### DATA SECTION
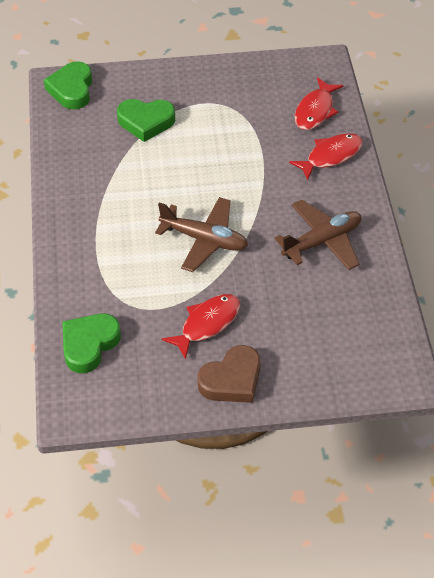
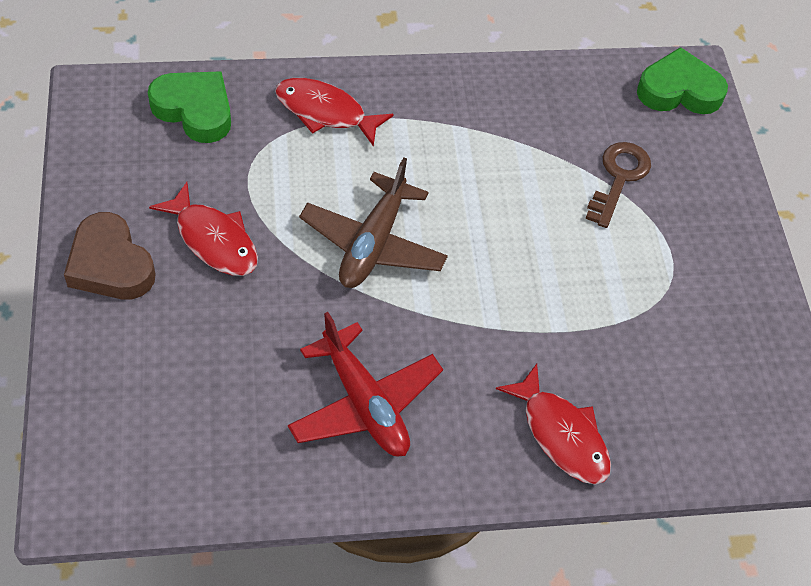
camera: 85 degrees right, 5 degrees up
(146, 122) = (618, 178): green heart -> brown key
(315, 111) = (673, 420): red fish -> red fish (325, 112)
(322, 241) = (364, 403): brown plane -> red plane

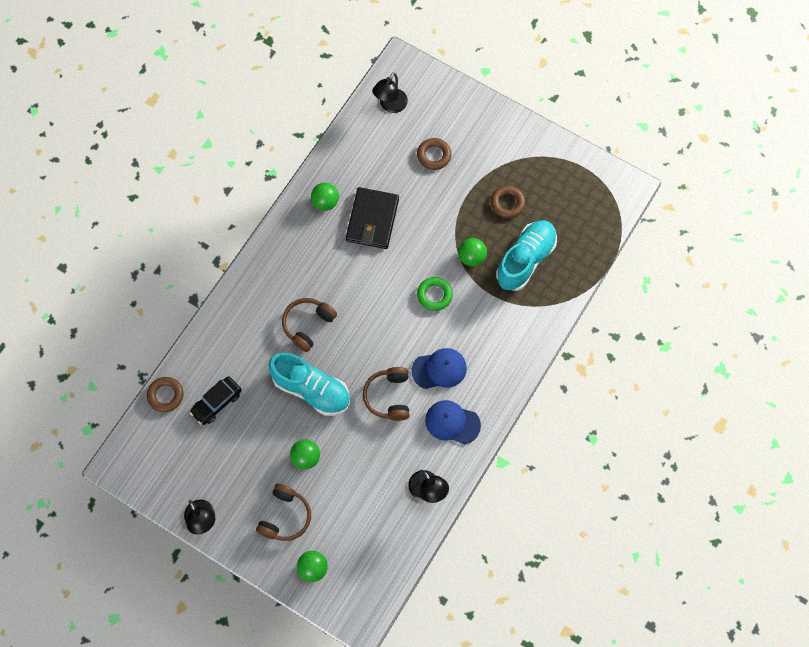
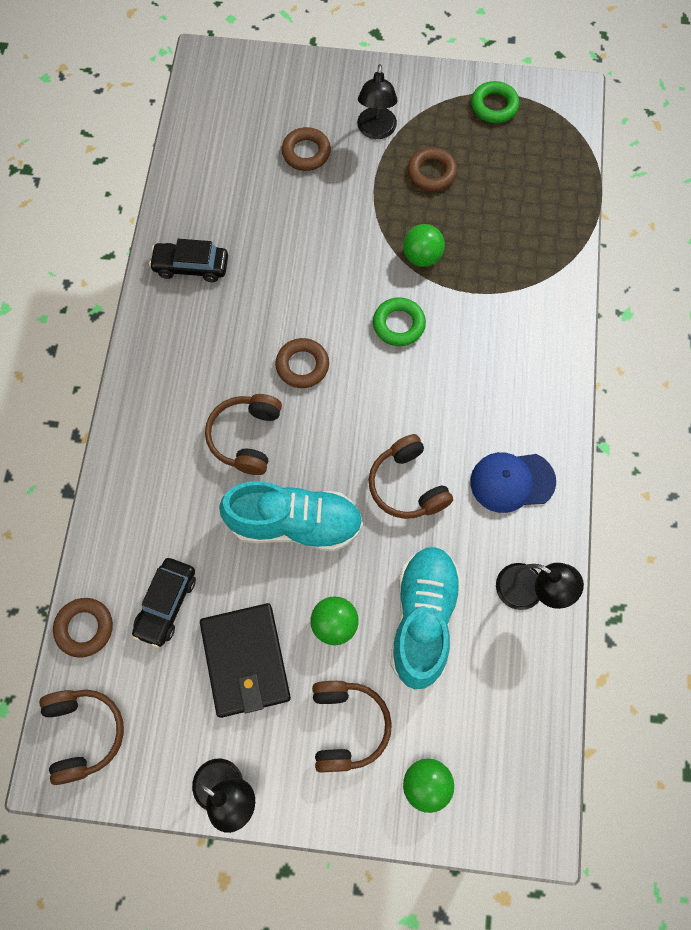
camera: 25 degrees left, 0 degrees up
(140, 453) = (84, 733): none -> brown headphones
(325, 202) = (191, 266): green ball -> black car
(362, 295) = (302, 365): none -> brown ring
(372, 220) = (266, 263): black wallet -> black wallet (245, 661)
(390, 106) = (218, 115): black lamp -> black lamp (376, 131)
(439, 369) = (456, 418): blue cap -> none
(525, 260) = (492, 231): turquoise shoe -> turquoise shoe (423, 618)
(573, 174) = (494, 106): none -> green ring

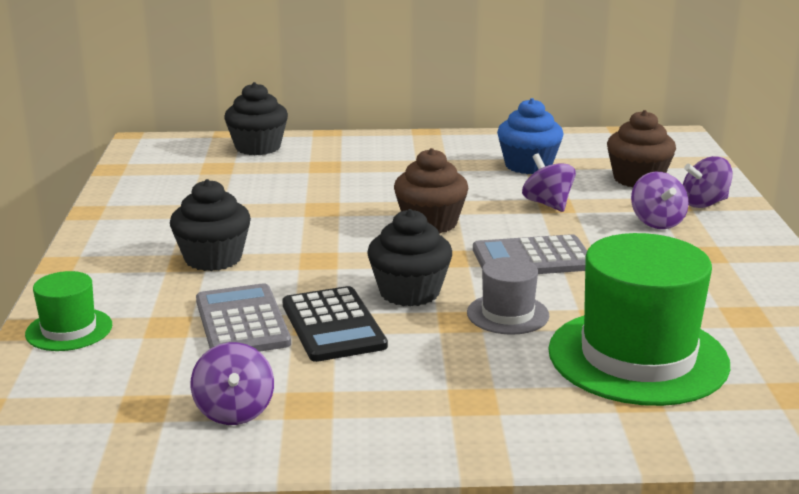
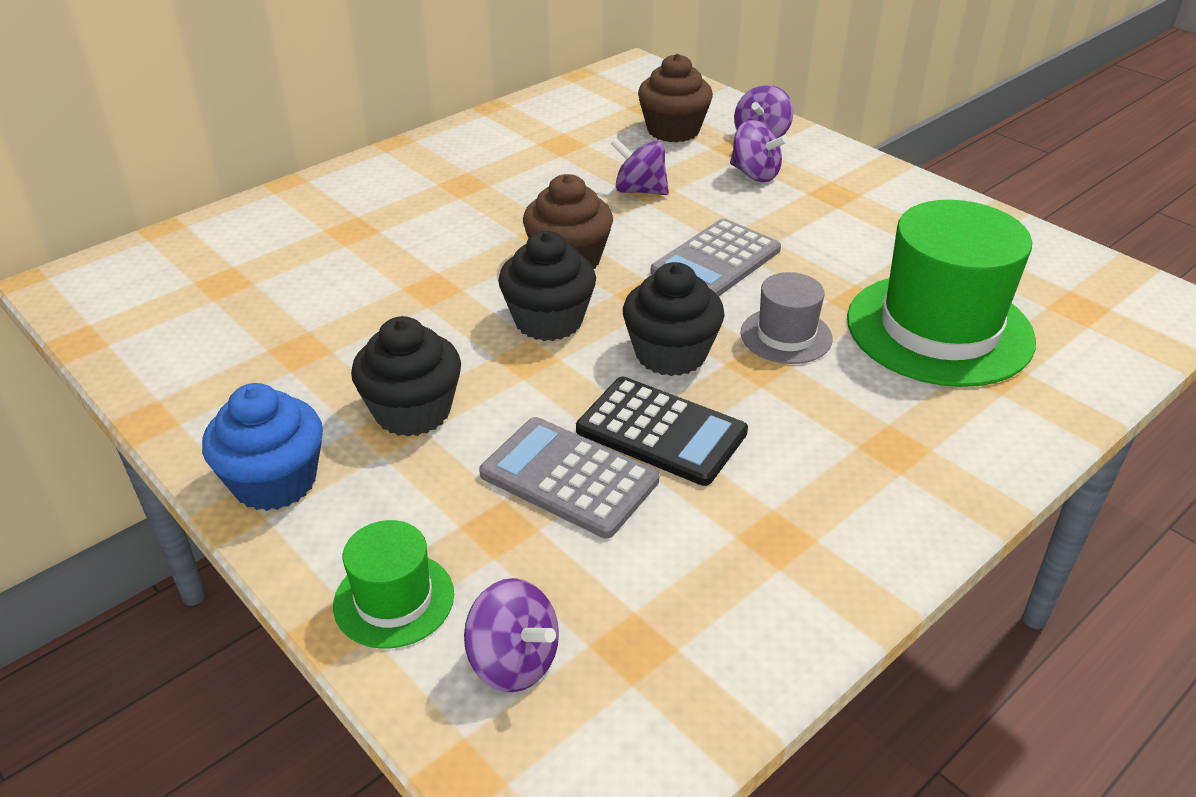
camera: 40 degrees left, 15 degrees up
(234, 411) = (727, 591): purple spinning top -> purple spinning top (514, 661)
(258, 147) = (232, 234): black cupcake -> black cupcake (548, 321)
(528, 165) = (558, 150): blue cupcake -> blue cupcake (275, 482)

### ACTION ITEM
Please retype every record above exactly, leaving out the pictures.

### EXERCISE ANSWER
camera: 85 degrees right, 5 degrees up
(146, 122) = (618, 178): green heart -> brown key
(315, 111) = (673, 420): red fish -> red fish (325, 112)
(322, 241) = (364, 403): brown plane -> red plane

camera: 25 degrees left, 0 degrees up
(140, 453) = (84, 733): none -> brown headphones
(325, 202) = (191, 266): green ball -> black car
(362, 295) = (302, 365): none -> brown ring
(372, 220) = (266, 263): black wallet -> black wallet (245, 661)
(390, 106) = (218, 115): black lamp -> black lamp (376, 131)
(439, 369) = (456, 418): blue cap -> none
(525, 260) = (492, 231): turquoise shoe -> turquoise shoe (423, 618)
(573, 174) = (494, 106): none -> green ring

camera: 40 degrees left, 15 degrees up
(234, 411) = (727, 591): purple spinning top -> purple spinning top (514, 661)
(258, 147) = (232, 234): black cupcake -> black cupcake (548, 321)
(528, 165) = (558, 150): blue cupcake -> blue cupcake (275, 482)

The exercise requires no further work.